▶ _Data in this exercise_
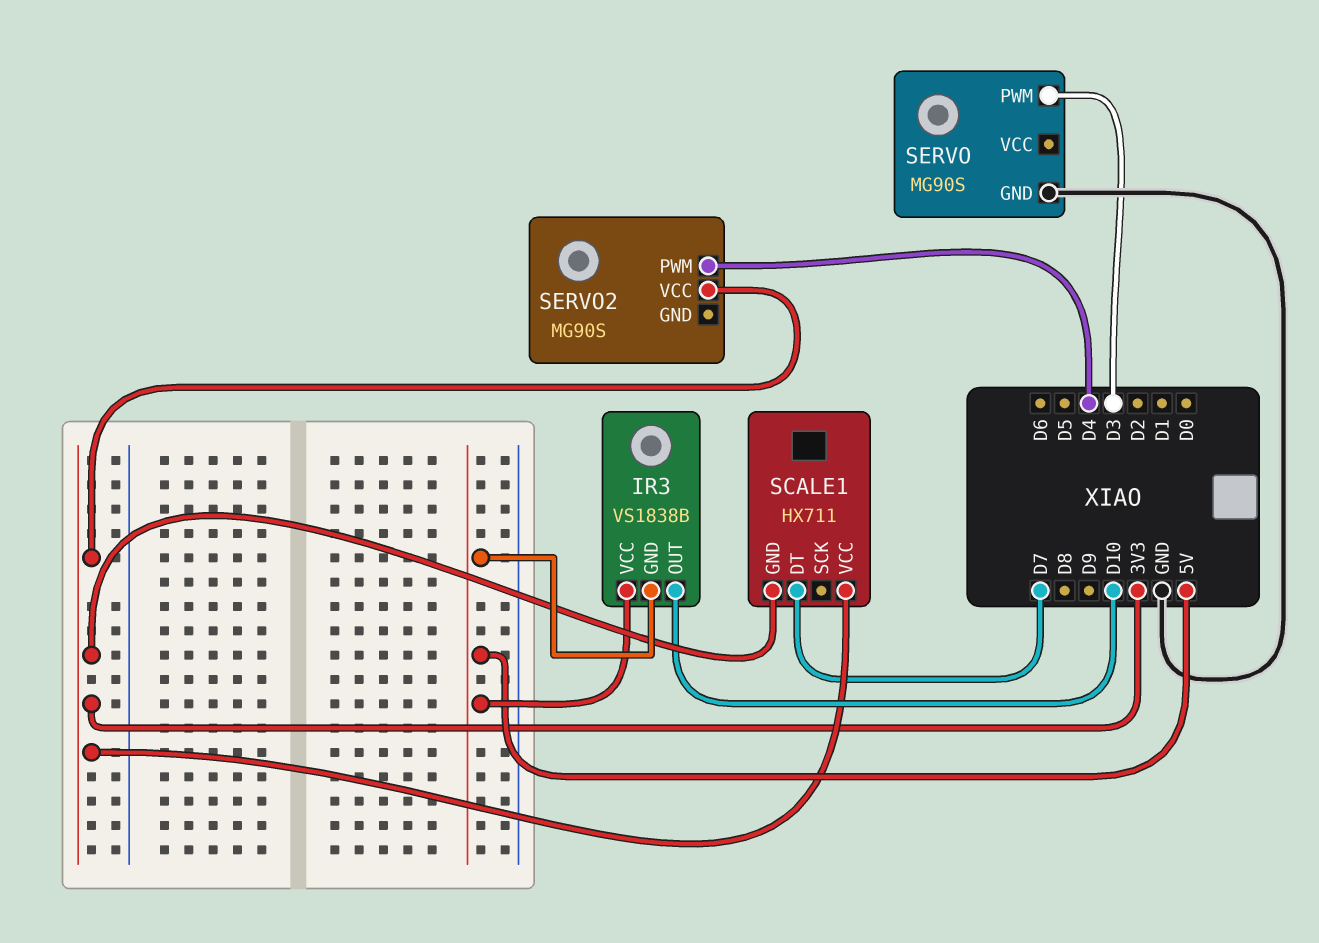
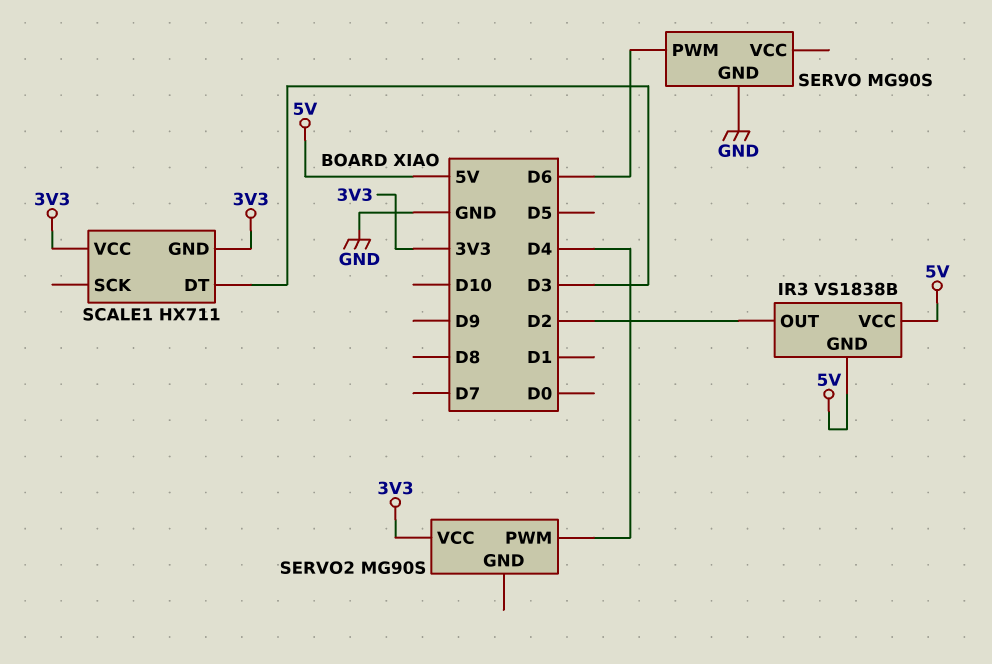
IR3 pin OUT: D10 -> D2
SCALE1 pin DT: D7 -> D3
SERVO pin PWM: D3 -> D6

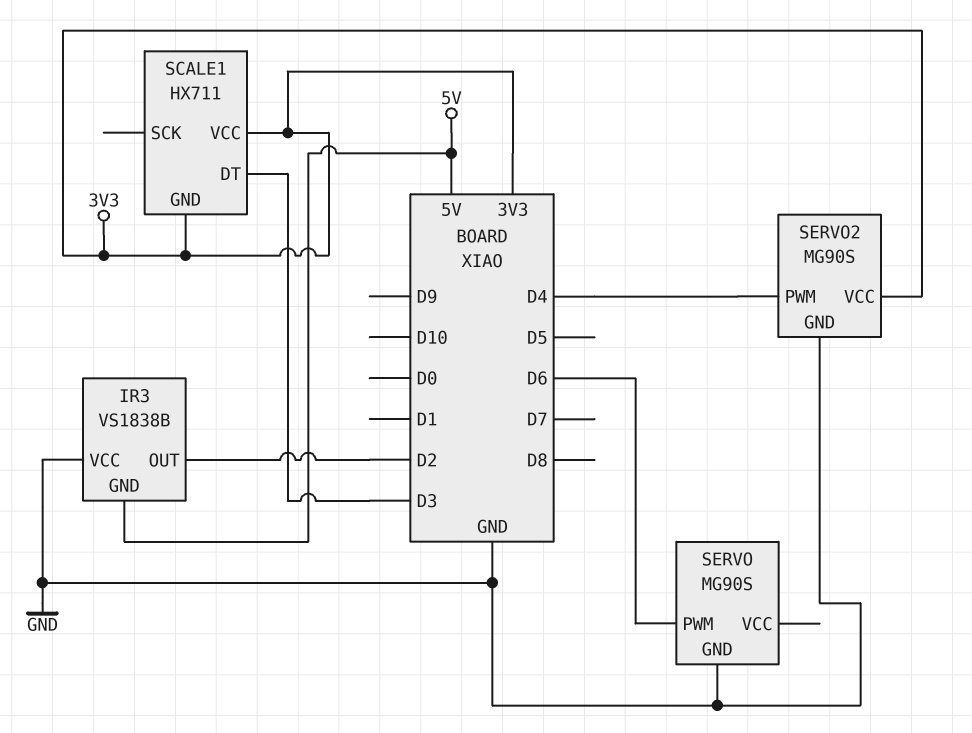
IR3 pin VCC: 5V -> GND
SERVO2 pin GND: none -> GND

▶ _Task brief_
For each record above, write out every line exactly and skip the pictures.

▶ _Exercise solution_
IR3 pin OUT: D10 -> D2
SCALE1 pin DT: D7 -> D3
SERVO pin PWM: D3 -> D6

IR3 pin VCC: 5V -> GND
SERVO2 pin GND: none -> GND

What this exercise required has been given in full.